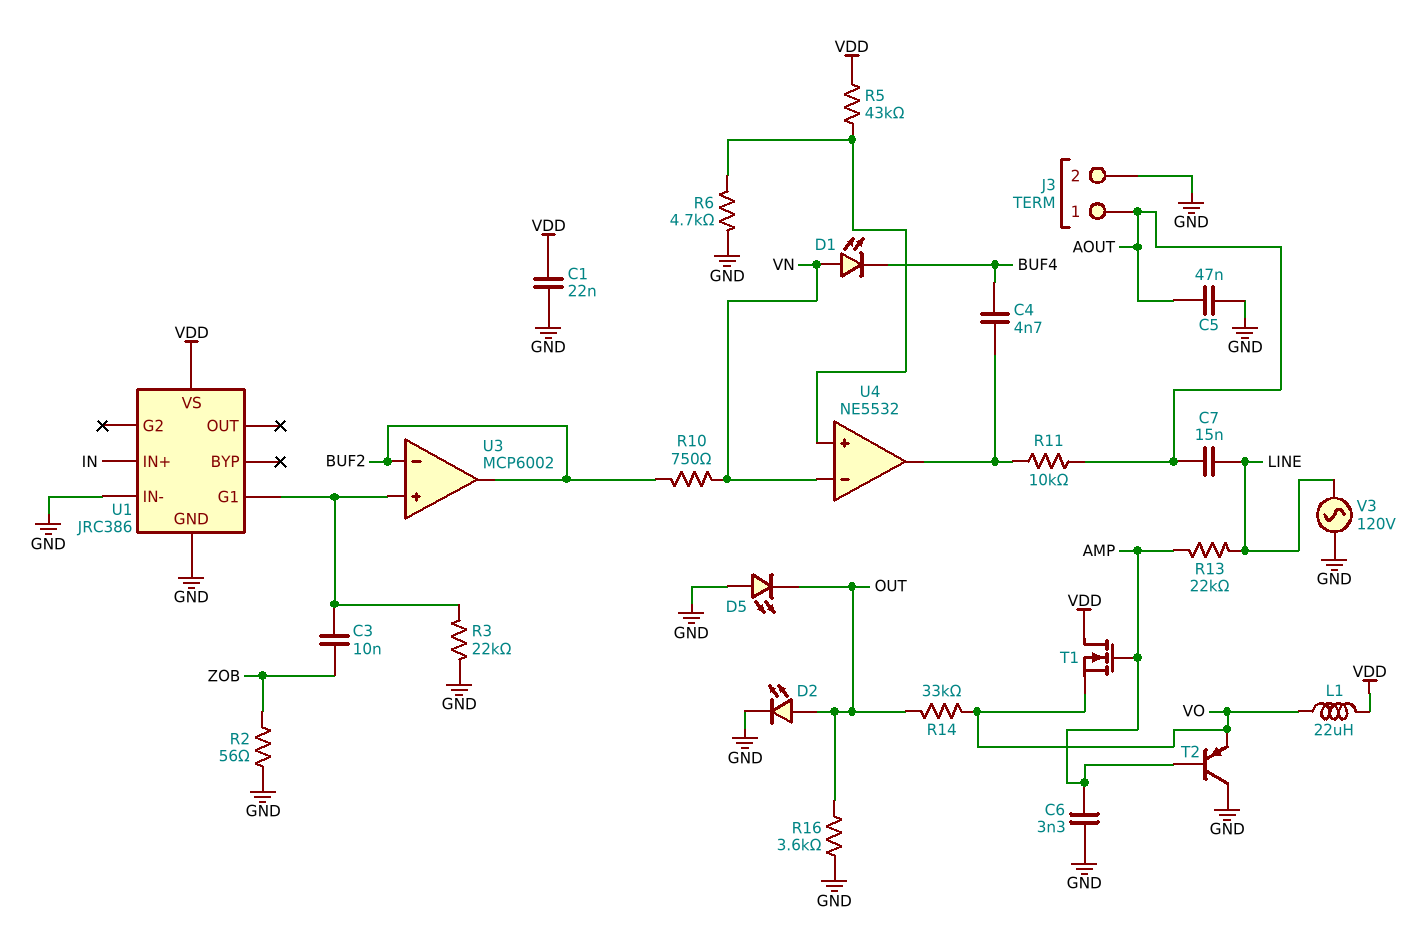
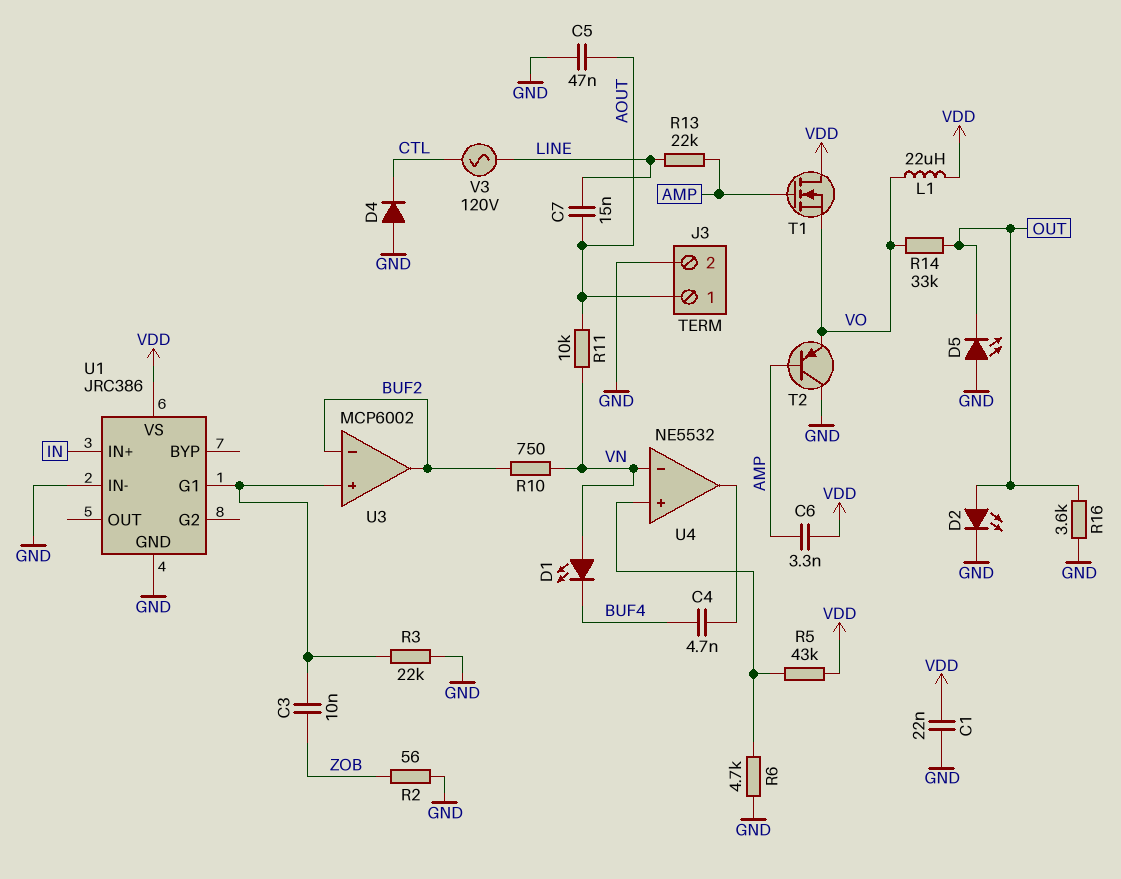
C6: 3.3nF (AMP, GND) -> 3.3nF (AMP, VDD)
D4: none -> diode (A GND, K CTL)
R11: 10k (AOUT, U4/out) -> 10k (AOUT, VN)
V3: AC 120V (GND, LINE) -> AC 120V (CTL, LINE)

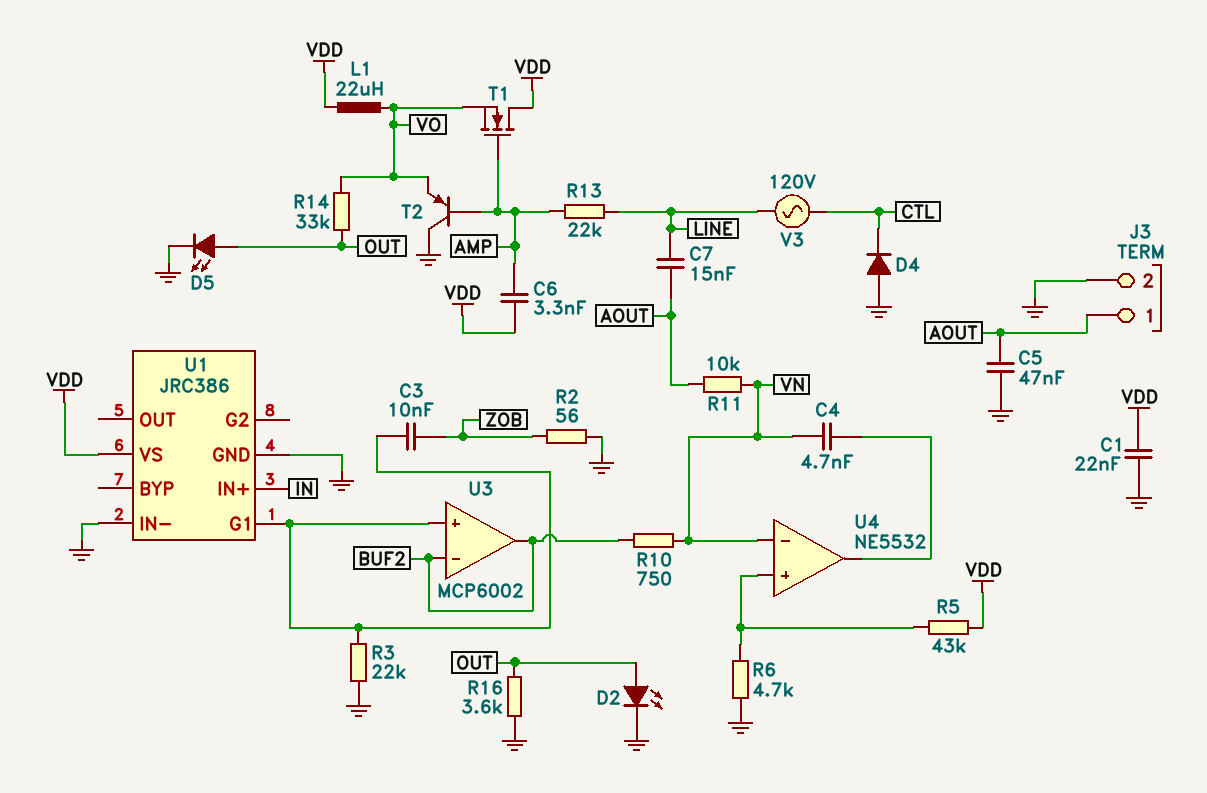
C4: 4.7nF (BUF4, U4/out) -> 4.7nF (U4/out, VN)
D1: LED (A VN, K BUF4) -> none
D5: LED (A GND, K OUT) -> LED (A OUT, K GND)

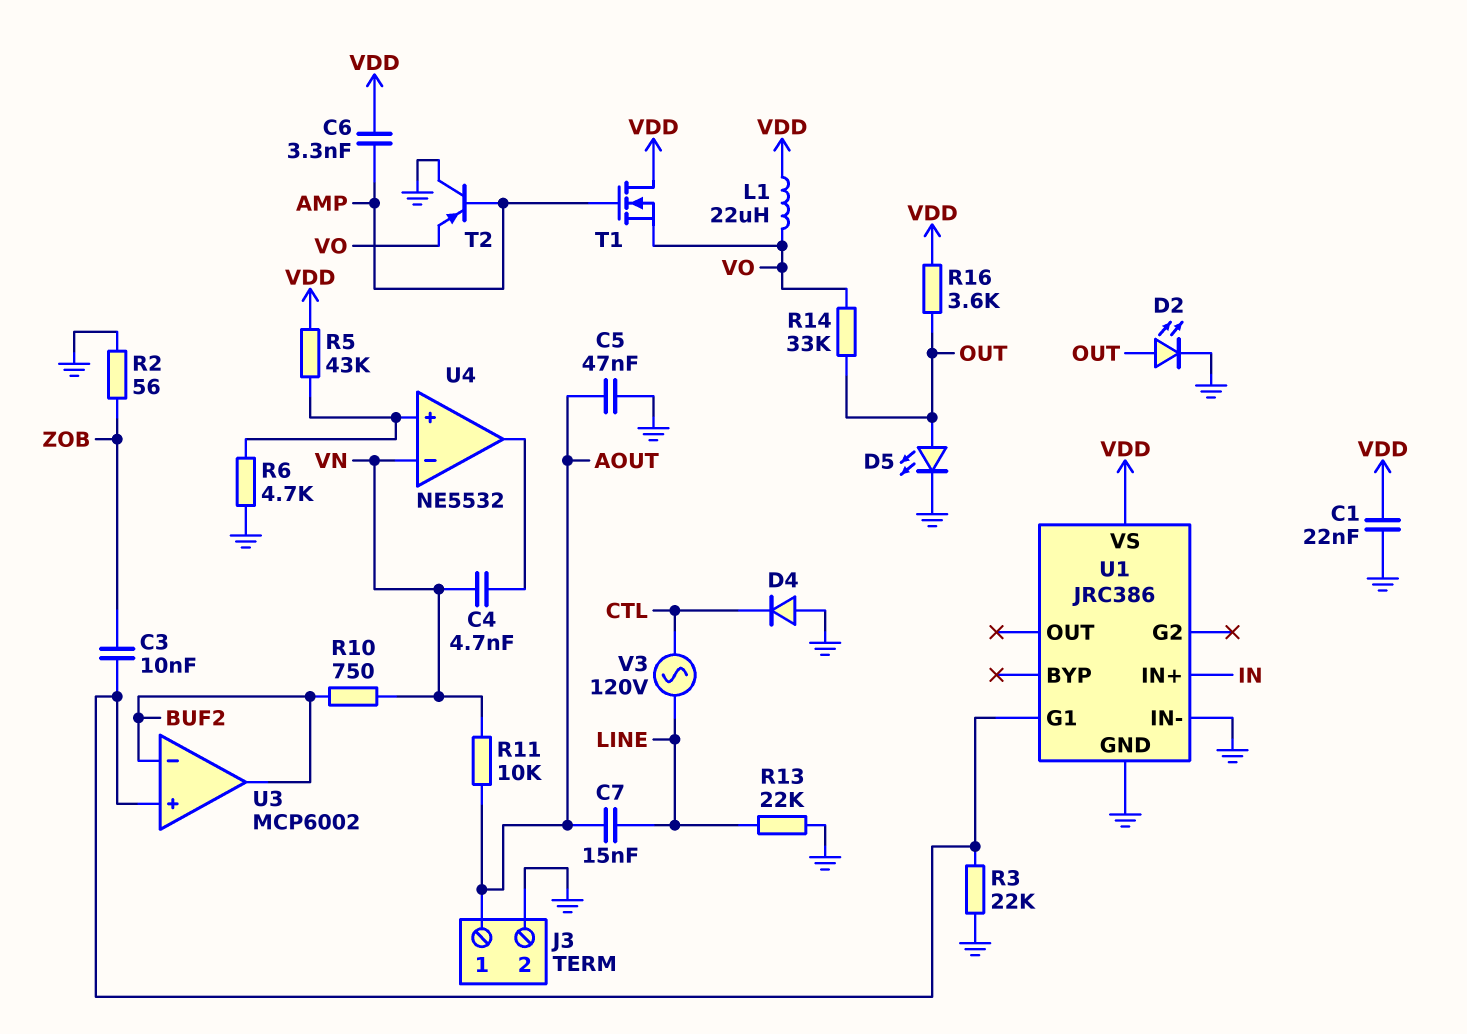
R13: 22k (AMP, LINE) -> 22k (GND, LINE)
R16: 3.6k (GND, OUT) -> 3.6k (OUT, VDD)

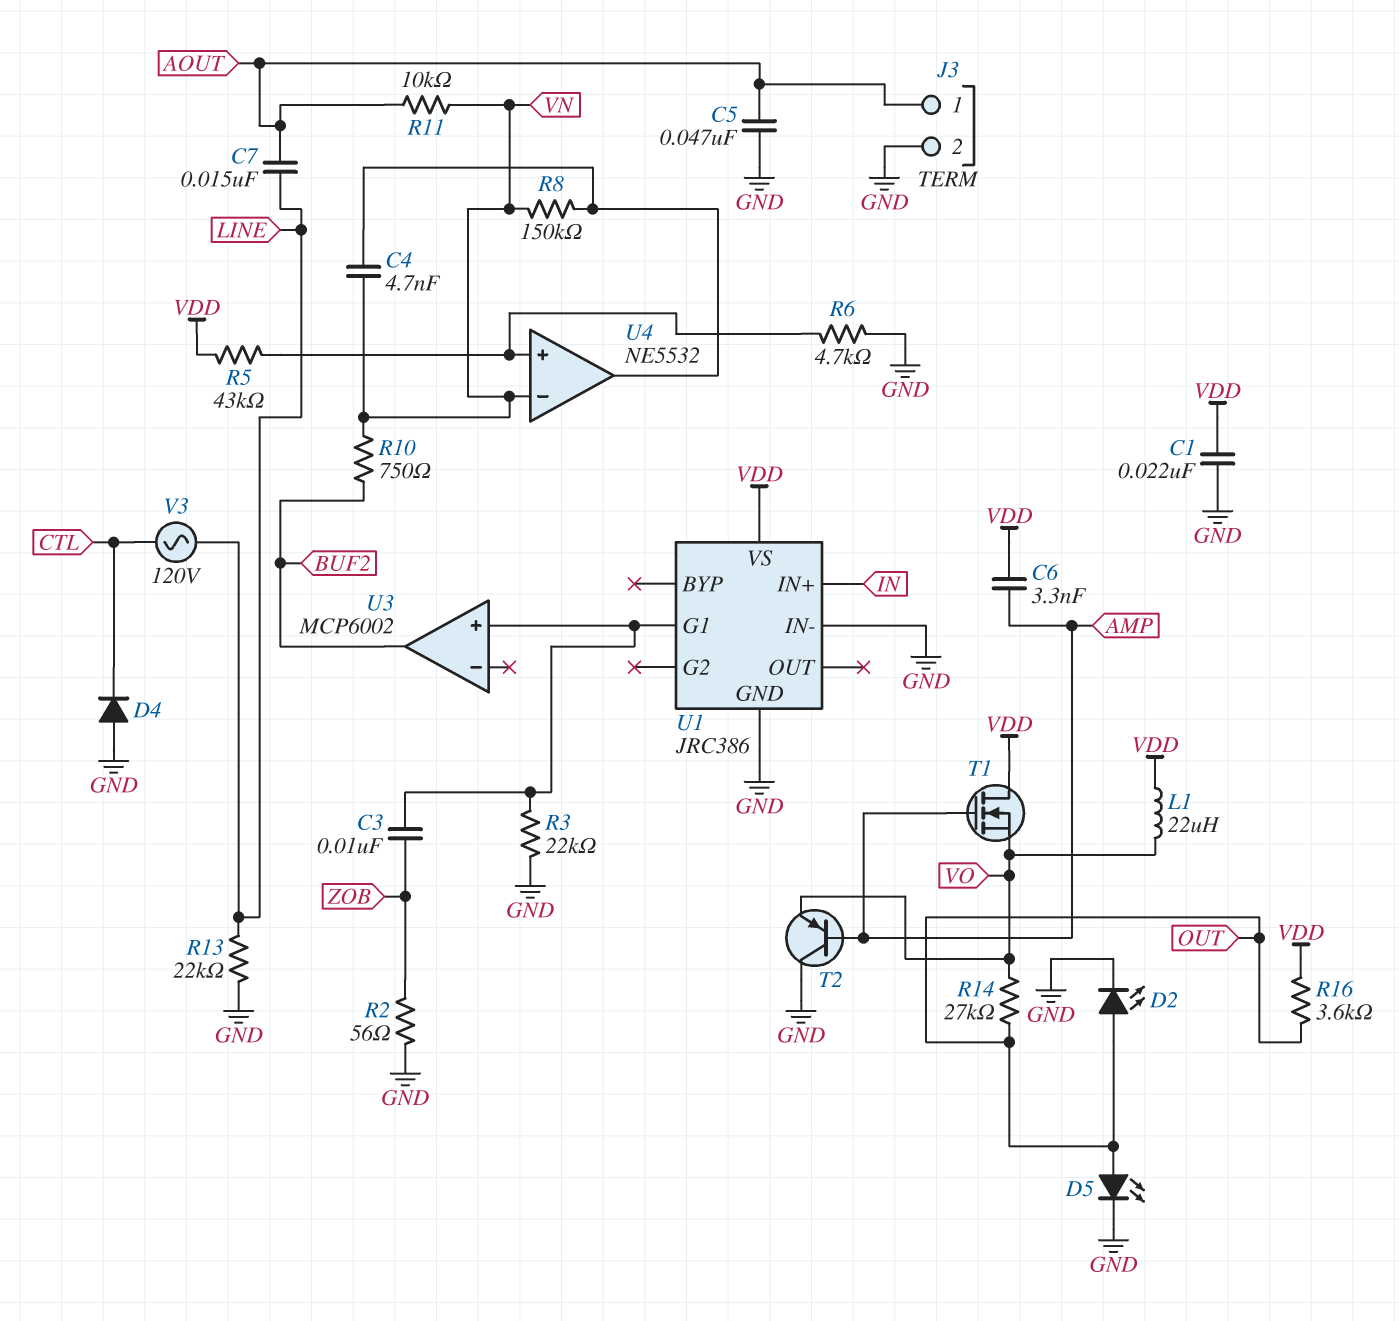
R8: none -> 150k (U4/out, VN)
R14: 33k (OUT, VO) -> 27k (OUT, VO)
U3 pin in-: BUF2 -> none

# # #

EXERCISE BRIEF: Find every line of the data that holds the string "none", then say how many there are and nothing else.

RESPONSE AREA: 4